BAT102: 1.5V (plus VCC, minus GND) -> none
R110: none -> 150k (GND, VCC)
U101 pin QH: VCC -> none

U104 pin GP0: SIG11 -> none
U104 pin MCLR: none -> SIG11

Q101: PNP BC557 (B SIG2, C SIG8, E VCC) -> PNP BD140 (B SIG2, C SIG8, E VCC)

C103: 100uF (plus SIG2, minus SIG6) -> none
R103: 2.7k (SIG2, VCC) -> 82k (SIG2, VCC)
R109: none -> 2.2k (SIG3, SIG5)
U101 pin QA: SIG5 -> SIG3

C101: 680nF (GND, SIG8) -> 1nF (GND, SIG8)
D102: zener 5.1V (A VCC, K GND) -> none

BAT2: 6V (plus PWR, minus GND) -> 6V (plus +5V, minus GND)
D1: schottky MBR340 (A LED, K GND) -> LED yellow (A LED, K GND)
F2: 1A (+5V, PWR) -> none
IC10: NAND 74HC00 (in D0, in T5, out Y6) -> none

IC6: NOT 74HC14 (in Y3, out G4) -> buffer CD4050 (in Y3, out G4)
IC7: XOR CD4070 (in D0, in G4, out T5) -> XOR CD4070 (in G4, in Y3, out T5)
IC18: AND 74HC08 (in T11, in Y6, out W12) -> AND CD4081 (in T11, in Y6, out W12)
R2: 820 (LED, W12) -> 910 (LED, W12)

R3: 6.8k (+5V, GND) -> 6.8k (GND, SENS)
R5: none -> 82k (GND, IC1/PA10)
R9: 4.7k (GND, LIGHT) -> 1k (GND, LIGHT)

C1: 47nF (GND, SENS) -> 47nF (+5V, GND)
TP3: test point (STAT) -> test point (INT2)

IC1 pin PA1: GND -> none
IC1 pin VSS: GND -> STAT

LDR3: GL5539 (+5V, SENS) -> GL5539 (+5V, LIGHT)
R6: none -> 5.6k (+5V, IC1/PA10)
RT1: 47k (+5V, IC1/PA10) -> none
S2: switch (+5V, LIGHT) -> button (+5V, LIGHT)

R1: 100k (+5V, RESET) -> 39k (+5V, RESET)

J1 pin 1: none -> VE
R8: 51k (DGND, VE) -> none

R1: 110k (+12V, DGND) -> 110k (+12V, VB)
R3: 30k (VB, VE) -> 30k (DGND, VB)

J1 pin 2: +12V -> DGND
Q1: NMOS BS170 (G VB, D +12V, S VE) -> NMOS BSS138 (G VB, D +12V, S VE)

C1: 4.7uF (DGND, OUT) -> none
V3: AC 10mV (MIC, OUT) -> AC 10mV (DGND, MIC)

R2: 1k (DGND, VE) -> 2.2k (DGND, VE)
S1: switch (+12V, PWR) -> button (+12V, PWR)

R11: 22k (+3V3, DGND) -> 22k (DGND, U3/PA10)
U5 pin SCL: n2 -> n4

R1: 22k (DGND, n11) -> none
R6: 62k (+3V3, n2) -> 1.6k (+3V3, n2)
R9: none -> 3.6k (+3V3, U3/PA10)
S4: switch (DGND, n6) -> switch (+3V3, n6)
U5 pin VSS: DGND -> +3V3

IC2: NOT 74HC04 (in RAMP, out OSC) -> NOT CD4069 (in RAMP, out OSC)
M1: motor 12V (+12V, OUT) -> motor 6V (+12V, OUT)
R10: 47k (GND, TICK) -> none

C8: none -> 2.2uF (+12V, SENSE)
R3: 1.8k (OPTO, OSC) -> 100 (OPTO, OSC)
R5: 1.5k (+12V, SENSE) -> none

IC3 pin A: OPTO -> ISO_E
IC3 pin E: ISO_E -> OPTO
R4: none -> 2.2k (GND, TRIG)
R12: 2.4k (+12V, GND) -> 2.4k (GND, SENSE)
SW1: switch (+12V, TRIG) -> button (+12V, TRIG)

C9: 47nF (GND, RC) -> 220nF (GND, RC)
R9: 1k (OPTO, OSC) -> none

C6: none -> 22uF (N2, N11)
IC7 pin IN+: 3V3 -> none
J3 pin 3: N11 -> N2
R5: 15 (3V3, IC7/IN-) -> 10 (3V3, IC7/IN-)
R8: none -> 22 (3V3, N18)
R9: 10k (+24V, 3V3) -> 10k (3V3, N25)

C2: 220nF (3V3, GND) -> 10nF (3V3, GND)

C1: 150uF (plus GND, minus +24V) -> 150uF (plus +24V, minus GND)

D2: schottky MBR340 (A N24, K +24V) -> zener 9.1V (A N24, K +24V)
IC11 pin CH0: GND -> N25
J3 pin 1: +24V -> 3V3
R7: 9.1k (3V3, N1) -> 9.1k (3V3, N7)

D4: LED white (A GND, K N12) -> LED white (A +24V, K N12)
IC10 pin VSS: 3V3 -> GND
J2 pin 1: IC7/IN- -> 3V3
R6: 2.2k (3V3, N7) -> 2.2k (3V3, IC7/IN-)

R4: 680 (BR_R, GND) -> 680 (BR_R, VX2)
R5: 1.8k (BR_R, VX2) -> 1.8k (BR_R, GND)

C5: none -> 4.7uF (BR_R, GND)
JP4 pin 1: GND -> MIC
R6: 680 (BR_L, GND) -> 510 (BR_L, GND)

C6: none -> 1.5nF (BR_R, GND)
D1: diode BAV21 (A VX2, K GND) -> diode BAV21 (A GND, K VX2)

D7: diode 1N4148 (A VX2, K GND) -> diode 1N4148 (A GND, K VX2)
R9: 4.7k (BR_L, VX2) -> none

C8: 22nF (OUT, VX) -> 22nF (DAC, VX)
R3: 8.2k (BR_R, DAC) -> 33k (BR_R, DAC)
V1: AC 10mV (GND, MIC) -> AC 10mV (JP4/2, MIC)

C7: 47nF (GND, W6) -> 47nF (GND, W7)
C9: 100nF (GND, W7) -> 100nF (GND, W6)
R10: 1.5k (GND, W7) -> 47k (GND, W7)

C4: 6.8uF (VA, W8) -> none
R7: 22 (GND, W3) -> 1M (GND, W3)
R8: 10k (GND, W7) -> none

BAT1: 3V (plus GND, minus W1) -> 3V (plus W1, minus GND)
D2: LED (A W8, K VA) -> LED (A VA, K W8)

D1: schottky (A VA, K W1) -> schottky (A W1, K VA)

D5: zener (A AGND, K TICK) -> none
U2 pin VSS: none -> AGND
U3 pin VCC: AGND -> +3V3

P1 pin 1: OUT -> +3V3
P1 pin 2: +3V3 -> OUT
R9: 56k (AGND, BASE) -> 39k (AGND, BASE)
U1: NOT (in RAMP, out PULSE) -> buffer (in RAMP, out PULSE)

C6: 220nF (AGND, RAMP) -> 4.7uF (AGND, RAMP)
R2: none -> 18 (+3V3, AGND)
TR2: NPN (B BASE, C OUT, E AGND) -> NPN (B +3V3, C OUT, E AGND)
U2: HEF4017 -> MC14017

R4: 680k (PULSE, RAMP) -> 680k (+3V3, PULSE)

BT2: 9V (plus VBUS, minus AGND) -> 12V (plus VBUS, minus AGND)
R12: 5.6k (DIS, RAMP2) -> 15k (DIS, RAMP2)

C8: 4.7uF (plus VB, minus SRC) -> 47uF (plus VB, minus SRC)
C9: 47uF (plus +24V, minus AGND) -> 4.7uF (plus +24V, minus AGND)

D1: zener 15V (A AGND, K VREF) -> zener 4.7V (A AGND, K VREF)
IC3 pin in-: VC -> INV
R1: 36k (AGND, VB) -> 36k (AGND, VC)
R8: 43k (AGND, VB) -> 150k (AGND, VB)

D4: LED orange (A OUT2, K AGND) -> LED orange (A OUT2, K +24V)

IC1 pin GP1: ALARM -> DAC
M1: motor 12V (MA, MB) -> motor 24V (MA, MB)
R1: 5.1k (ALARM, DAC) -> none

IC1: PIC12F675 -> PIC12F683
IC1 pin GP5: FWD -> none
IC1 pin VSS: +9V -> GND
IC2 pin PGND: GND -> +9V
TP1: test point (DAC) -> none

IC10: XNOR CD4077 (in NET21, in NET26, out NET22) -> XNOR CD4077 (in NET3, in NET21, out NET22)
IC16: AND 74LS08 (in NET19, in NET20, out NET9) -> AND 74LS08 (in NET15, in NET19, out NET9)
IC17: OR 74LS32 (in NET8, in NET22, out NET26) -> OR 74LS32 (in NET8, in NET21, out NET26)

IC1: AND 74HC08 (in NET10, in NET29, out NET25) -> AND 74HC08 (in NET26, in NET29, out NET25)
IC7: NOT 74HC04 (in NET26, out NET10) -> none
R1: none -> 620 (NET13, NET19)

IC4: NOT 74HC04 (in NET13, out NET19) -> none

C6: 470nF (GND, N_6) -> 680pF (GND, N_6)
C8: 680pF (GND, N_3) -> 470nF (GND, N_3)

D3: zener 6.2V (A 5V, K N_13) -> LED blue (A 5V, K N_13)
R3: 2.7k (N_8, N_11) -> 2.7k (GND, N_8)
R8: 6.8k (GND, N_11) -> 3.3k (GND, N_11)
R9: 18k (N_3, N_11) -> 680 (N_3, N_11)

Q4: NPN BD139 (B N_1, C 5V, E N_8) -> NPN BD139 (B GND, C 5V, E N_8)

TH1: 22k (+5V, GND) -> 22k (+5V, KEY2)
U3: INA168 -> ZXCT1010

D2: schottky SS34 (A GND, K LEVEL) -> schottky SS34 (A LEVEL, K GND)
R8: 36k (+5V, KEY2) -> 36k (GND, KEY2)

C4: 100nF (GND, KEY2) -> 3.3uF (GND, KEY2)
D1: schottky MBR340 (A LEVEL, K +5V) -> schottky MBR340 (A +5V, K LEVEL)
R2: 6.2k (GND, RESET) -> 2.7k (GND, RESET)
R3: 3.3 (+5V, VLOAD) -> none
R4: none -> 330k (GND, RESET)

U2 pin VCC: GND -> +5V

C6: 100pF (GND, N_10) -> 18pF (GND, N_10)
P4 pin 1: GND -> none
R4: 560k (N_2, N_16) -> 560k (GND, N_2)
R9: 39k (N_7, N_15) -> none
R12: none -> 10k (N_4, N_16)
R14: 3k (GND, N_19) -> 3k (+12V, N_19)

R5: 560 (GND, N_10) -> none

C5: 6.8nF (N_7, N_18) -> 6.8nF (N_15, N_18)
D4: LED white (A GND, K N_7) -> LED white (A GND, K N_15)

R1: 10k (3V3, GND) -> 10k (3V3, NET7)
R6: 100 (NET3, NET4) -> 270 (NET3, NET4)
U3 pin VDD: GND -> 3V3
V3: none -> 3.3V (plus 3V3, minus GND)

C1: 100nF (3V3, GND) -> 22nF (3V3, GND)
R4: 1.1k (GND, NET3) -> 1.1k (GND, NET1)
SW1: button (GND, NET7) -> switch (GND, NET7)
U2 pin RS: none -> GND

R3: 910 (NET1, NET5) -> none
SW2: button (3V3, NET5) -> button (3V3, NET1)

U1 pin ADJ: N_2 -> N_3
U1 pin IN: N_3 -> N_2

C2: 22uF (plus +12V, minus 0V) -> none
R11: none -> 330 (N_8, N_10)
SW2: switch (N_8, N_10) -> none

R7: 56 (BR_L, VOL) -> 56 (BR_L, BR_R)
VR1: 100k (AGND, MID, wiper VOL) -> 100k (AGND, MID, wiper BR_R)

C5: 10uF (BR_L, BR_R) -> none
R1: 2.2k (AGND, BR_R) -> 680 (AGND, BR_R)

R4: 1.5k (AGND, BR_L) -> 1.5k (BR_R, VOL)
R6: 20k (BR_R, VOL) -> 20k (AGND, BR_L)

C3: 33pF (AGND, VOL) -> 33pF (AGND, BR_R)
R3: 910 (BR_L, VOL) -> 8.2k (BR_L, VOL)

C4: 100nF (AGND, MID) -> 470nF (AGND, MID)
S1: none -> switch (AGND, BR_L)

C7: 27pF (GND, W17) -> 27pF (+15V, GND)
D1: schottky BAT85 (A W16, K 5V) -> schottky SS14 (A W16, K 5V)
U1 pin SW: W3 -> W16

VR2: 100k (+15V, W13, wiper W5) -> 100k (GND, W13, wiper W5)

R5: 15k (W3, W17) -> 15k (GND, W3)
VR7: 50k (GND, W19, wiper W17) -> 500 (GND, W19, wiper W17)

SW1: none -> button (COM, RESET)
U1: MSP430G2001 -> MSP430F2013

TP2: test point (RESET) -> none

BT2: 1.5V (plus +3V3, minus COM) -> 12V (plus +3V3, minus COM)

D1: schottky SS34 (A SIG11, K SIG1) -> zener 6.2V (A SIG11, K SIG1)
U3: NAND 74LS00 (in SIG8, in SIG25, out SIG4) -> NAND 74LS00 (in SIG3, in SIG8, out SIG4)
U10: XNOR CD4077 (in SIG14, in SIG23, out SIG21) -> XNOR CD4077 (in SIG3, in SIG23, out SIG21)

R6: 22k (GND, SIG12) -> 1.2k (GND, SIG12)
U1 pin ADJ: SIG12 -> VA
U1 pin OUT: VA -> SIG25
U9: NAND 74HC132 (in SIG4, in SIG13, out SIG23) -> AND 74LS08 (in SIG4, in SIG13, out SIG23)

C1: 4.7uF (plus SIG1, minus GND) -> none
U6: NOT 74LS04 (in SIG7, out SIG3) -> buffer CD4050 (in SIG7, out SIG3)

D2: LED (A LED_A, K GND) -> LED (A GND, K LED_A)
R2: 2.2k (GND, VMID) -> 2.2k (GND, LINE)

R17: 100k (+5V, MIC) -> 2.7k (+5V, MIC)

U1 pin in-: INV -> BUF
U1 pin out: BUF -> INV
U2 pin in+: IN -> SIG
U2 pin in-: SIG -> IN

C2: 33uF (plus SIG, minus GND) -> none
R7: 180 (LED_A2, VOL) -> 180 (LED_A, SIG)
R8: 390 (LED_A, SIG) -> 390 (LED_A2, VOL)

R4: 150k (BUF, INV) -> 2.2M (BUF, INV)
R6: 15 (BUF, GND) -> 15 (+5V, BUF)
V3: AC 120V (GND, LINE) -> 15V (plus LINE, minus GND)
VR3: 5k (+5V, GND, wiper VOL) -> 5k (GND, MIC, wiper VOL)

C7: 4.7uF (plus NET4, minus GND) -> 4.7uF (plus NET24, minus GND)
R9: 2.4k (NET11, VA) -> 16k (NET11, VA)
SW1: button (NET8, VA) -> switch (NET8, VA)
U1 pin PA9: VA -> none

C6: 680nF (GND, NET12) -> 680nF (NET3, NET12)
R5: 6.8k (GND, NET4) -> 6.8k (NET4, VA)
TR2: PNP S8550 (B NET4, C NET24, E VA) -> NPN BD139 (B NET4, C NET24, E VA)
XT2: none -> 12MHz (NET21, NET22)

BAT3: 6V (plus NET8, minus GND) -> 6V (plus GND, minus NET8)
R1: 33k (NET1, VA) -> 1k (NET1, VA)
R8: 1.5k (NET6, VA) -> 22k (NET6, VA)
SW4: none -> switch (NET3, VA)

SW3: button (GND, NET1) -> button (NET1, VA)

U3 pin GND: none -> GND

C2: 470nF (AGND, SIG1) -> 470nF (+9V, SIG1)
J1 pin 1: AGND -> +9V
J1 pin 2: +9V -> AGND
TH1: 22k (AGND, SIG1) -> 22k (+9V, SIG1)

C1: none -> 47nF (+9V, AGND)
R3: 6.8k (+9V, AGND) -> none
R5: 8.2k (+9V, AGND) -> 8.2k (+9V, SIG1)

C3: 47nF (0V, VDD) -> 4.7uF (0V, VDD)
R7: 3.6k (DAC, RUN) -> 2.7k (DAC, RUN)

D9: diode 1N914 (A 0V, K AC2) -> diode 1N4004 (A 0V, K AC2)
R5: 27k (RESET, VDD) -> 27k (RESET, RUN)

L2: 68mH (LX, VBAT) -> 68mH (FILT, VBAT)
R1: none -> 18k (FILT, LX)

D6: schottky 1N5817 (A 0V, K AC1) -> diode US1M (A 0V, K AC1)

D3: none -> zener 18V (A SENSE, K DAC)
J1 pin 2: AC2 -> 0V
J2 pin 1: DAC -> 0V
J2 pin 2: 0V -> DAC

===

WHAT THIS TASK INVOLVES -
Retype the portion of the data above that starts on the line with "C8: 22nF (OUT, VX) -> 22nF (DAC, VX)" and finishes on the line with "D5: zener (A AGND, K TICK) -> none", including both of those lines.

TASK ANSWER -
C8: 22nF (OUT, VX) -> 22nF (DAC, VX)
R3: 8.2k (BR_R, DAC) -> 33k (BR_R, DAC)
V1: AC 10mV (GND, MIC) -> AC 10mV (JP4/2, MIC)

C7: 47nF (GND, W6) -> 47nF (GND, W7)
C9: 100nF (GND, W7) -> 100nF (GND, W6)
R10: 1.5k (GND, W7) -> 47k (GND, W7)

C4: 6.8uF (VA, W8) -> none
R7: 22 (GND, W3) -> 1M (GND, W3)
R8: 10k (GND, W7) -> none

BAT1: 3V (plus GND, minus W1) -> 3V (plus W1, minus GND)
D2: LED (A W8, K VA) -> LED (A VA, K W8)

D1: schottky (A VA, K W1) -> schottky (A W1, K VA)

D5: zener (A AGND, K TICK) -> none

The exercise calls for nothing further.